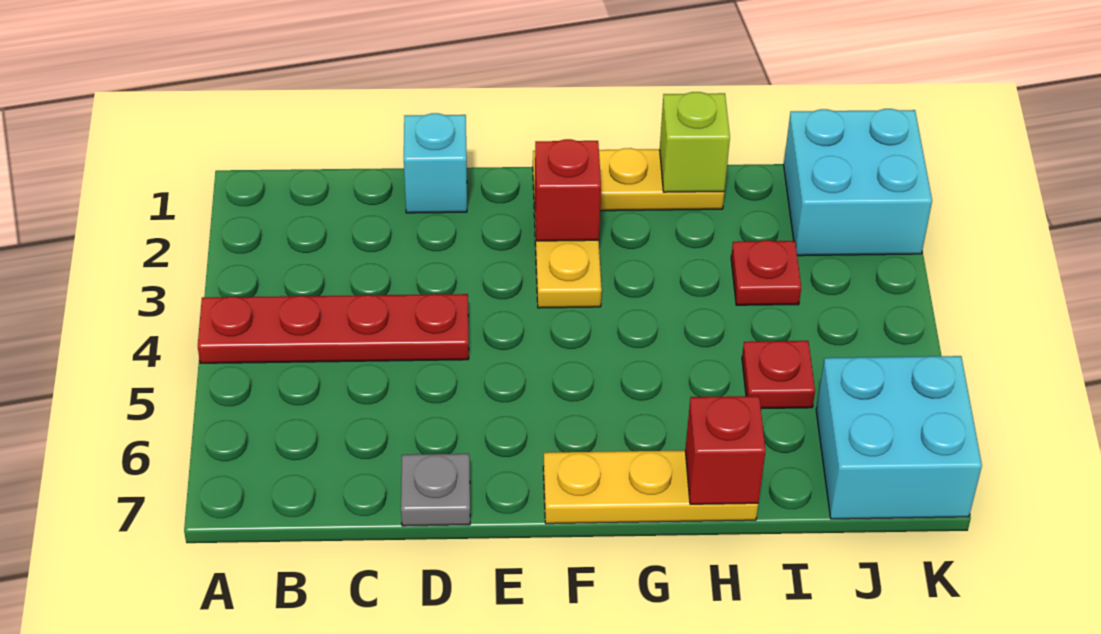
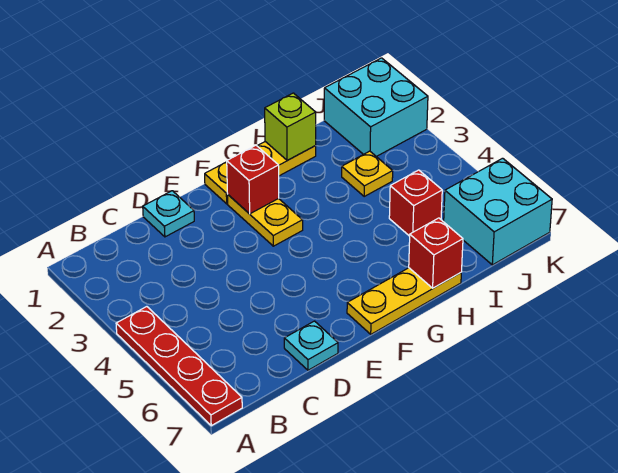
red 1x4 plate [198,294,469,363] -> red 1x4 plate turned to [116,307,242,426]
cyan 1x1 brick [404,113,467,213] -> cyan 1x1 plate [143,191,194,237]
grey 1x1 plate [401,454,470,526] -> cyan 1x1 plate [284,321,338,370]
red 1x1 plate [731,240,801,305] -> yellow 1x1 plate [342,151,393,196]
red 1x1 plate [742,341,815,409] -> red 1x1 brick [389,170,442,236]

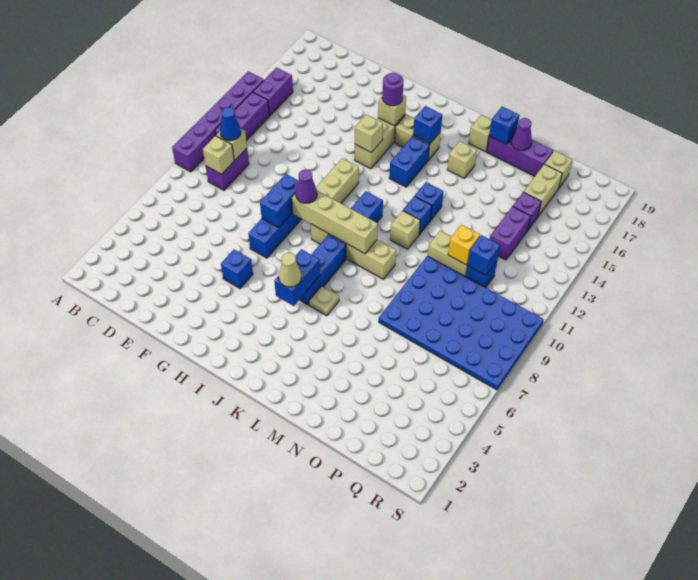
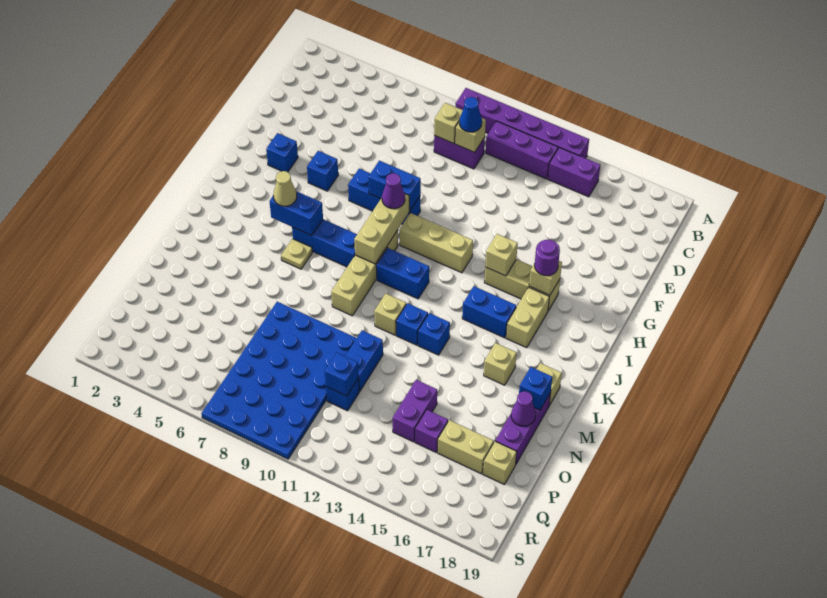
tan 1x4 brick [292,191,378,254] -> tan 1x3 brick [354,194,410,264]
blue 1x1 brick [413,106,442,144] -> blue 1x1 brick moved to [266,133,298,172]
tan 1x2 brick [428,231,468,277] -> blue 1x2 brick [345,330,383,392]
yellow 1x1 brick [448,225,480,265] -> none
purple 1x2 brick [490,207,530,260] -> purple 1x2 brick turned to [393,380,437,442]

TASK GOAL → Restate every line of the listing exactly. Pictures are not part of the copy.

RESULT →
red 1x4 plate [198,294,469,363] -> red 1x4 plate turned to [116,307,242,426]
cyan 1x1 brick [404,113,467,213] -> cyan 1x1 plate [143,191,194,237]
grey 1x1 plate [401,454,470,526] -> cyan 1x1 plate [284,321,338,370]
red 1x1 plate [731,240,801,305] -> yellow 1x1 plate [342,151,393,196]
red 1x1 plate [742,341,815,409] -> red 1x1 brick [389,170,442,236]

tan 1x4 brick [292,191,378,254] -> tan 1x3 brick [354,194,410,264]
blue 1x1 brick [413,106,442,144] -> blue 1x1 brick moved to [266,133,298,172]
tan 1x2 brick [428,231,468,277] -> blue 1x2 brick [345,330,383,392]
yellow 1x1 brick [448,225,480,265] -> none
purple 1x2 brick [490,207,530,260] -> purple 1x2 brick turned to [393,380,437,442]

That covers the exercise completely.